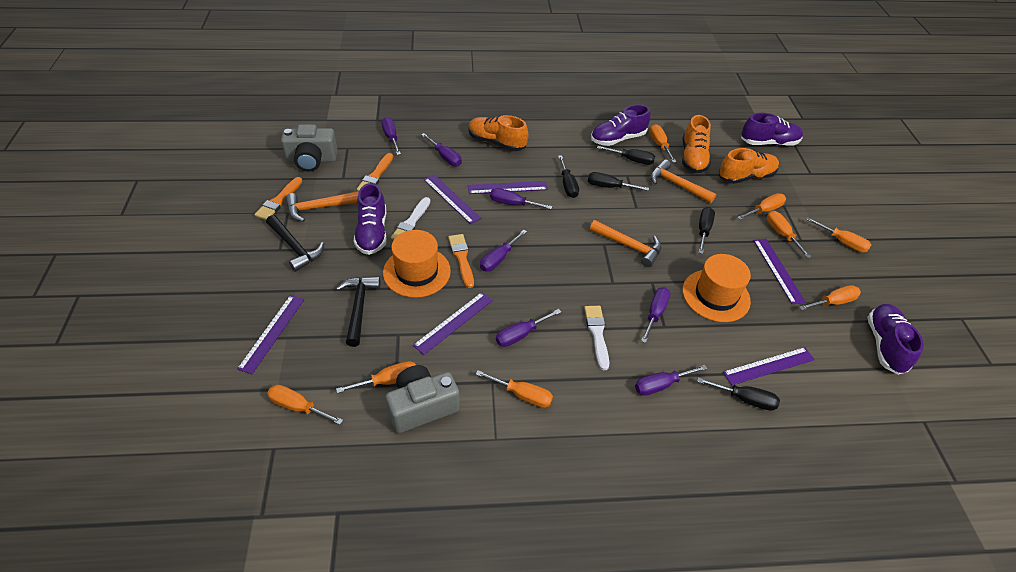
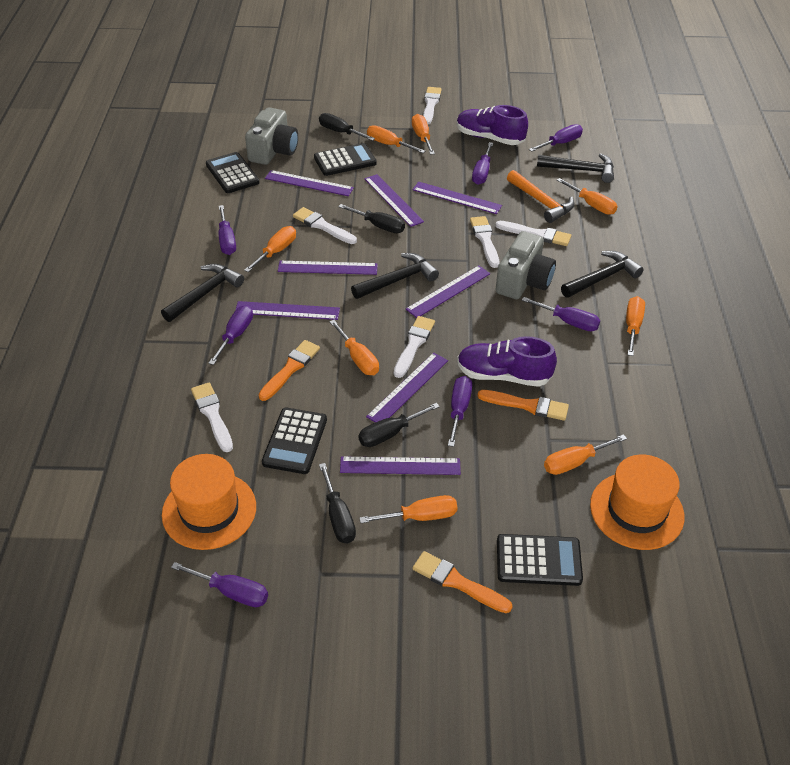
black calculator: none = 0 -> [206,152,260,193] [262,408,327,474] [314,143,377,176] [497,534,583,586] = 4
black hammer: [266,215,324,272] [336,276,380,347] = 2 -> [161,264,244,322] [351,253,439,299] [537,153,614,183] [561,251,644,298] = 4
black screwdriver: [558,155,579,198] [588,172,649,191] [597,146,655,165] [697,377,780,411] [698,207,715,254] = 5 -> [319,113,375,141] [319,463,356,543] [338,204,405,233] [359,403,440,447] = 4
orange hammer: [286,191,359,222] [590,220,661,267] [651,160,716,203] = 3 -> [507,170,574,223] = 1
orange shoe: [468,115,529,151] [682,115,711,173] [719,148,779,184] = 3 -> none = 0
purple ruler: [237,295,304,374] [413,292,493,355] [424,174,482,224] [468,181,548,194] [723,347,815,385] [753,239,806,304] = 6 -> [235,301,340,320] [265,170,354,196] [278,261,378,275] [340,456,461,475] [364,174,424,227] [366,353,448,423] [406,266,490,318] [412,182,502,214] = 8
purple shoe: [354,183,387,255] [591,104,651,146] [741,113,803,146] [867,304,924,375] = 4 -> [457,105,528,145] [457,336,557,387] = 2
white brush: [391,197,430,240] [584,306,609,370] = 2 -> [191,383,233,452] [293,207,357,244] [394,316,435,378] [423,87,442,124] [470,216,499,268] [495,221,571,246] = 6

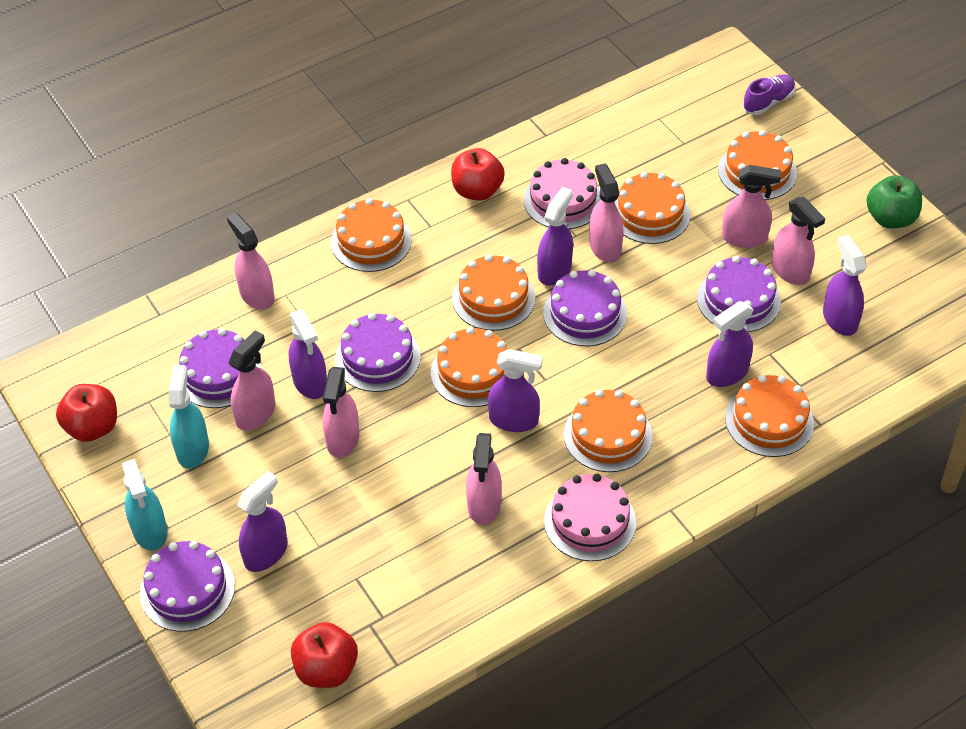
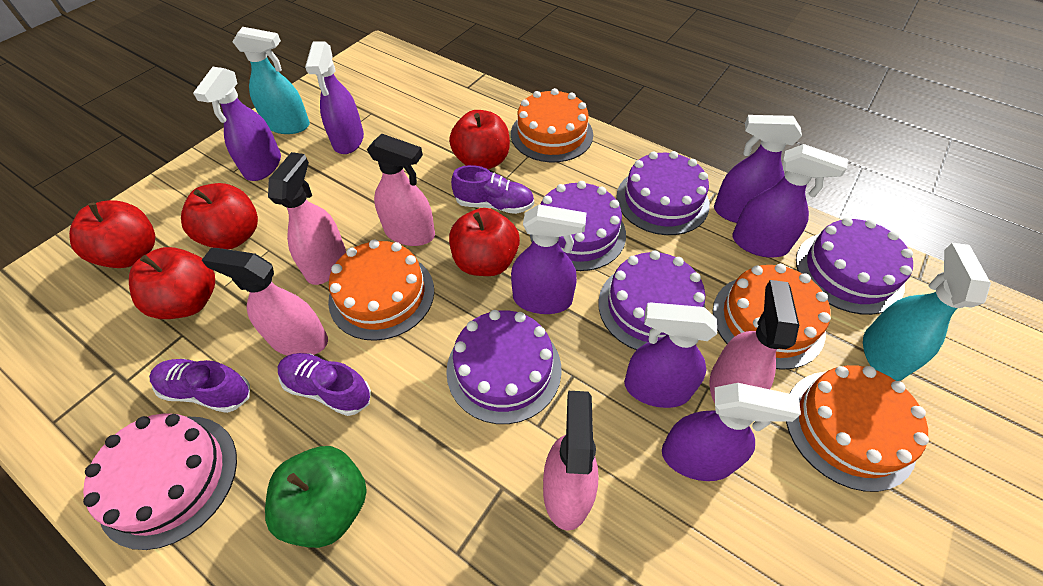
orange cake: [331,198,412,272] [431,327,508,407] [452,254,535,331] [564,389,653,472] [615,172,690,244] [718,130,797,200] [725,375,814,457] = 7 -> [328,240,434,341] [511,88,593,162] [713,264,831,370] [786,365,929,492] = 4
pink cake: [524,158,601,229] [544,474,636,561] = 2 -> [83,413,237,550] = 1
pink spray bottle: [227,213,274,310] [229,330,275,431] [323,367,359,458] [466,433,502,525] [589,163,624,262] [722,165,781,248] [772,197,825,285] = 7 -> [202,248,328,356] [268,152,346,285] [367,134,435,246] [543,391,599,531] [709,280,799,403] = 5
purple shoe: [743,74,795,115] = 1 -> [149,359,250,413] [278,353,371,416] [451,165,534,214] = 3
purple spray bottle: [237,471,288,572] [289,309,327,399] [488,349,543,432] [537,187,573,285] [706,301,754,387] [823,235,867,336] = 6 -> [193,67,281,181] [305,41,364,154] [511,204,586,314] [624,302,717,408] [662,383,801,481] [714,115,802,223] [732,144,848,257] = 7
red apple: [56,384,117,442] [291,622,358,688] [451,148,505,201] = 3 -> [69,200,155,268] [129,247,215,319] [181,183,258,249] [449,110,510,169] [449,208,520,276] = 5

★ ★ ★ ★

### Your instructions
What's needed is every line above, retyped exactly and free of pictures.

### Answer box
black calculator: none = 0 -> [206,152,260,193] [262,408,327,474] [314,143,377,176] [497,534,583,586] = 4
black hammer: [266,215,324,272] [336,276,380,347] = 2 -> [161,264,244,322] [351,253,439,299] [537,153,614,183] [561,251,644,298] = 4
black screwdriver: [558,155,579,198] [588,172,649,191] [597,146,655,165] [697,377,780,411] [698,207,715,254] = 5 -> [319,113,375,141] [319,463,356,543] [338,204,405,233] [359,403,440,447] = 4
orange hammer: [286,191,359,222] [590,220,661,267] [651,160,716,203] = 3 -> [507,170,574,223] = 1
orange shoe: [468,115,529,151] [682,115,711,173] [719,148,779,184] = 3 -> none = 0
purple ruler: [237,295,304,374] [413,292,493,355] [424,174,482,224] [468,181,548,194] [723,347,815,385] [753,239,806,304] = 6 -> [235,301,340,320] [265,170,354,196] [278,261,378,275] [340,456,461,475] [364,174,424,227] [366,353,448,423] [406,266,490,318] [412,182,502,214] = 8
purple shoe: [354,183,387,255] [591,104,651,146] [741,113,803,146] [867,304,924,375] = 4 -> [457,105,528,145] [457,336,557,387] = 2
white brush: [391,197,430,240] [584,306,609,370] = 2 -> [191,383,233,452] [293,207,357,244] [394,316,435,378] [423,87,442,124] [470,216,499,268] [495,221,571,246] = 6

orange cake: [331,198,412,272] [431,327,508,407] [452,254,535,331] [564,389,653,472] [615,172,690,244] [718,130,797,200] [725,375,814,457] = 7 -> [328,240,434,341] [511,88,593,162] [713,264,831,370] [786,365,929,492] = 4
pink cake: [524,158,601,229] [544,474,636,561] = 2 -> [83,413,237,550] = 1
pink spray bottle: [227,213,274,310] [229,330,275,431] [323,367,359,458] [466,433,502,525] [589,163,624,262] [722,165,781,248] [772,197,825,285] = 7 -> [202,248,328,356] [268,152,346,285] [367,134,435,246] [543,391,599,531] [709,280,799,403] = 5
purple shoe: [743,74,795,115] = 1 -> [149,359,250,413] [278,353,371,416] [451,165,534,214] = 3
purple spray bottle: [237,471,288,572] [289,309,327,399] [488,349,543,432] [537,187,573,285] [706,301,754,387] [823,235,867,336] = 6 -> [193,67,281,181] [305,41,364,154] [511,204,586,314] [624,302,717,408] [662,383,801,481] [714,115,802,223] [732,144,848,257] = 7
red apple: [56,384,117,442] [291,622,358,688] [451,148,505,201] = 3 -> [69,200,155,268] [129,247,215,319] [181,183,258,249] [449,110,510,169] [449,208,520,276] = 5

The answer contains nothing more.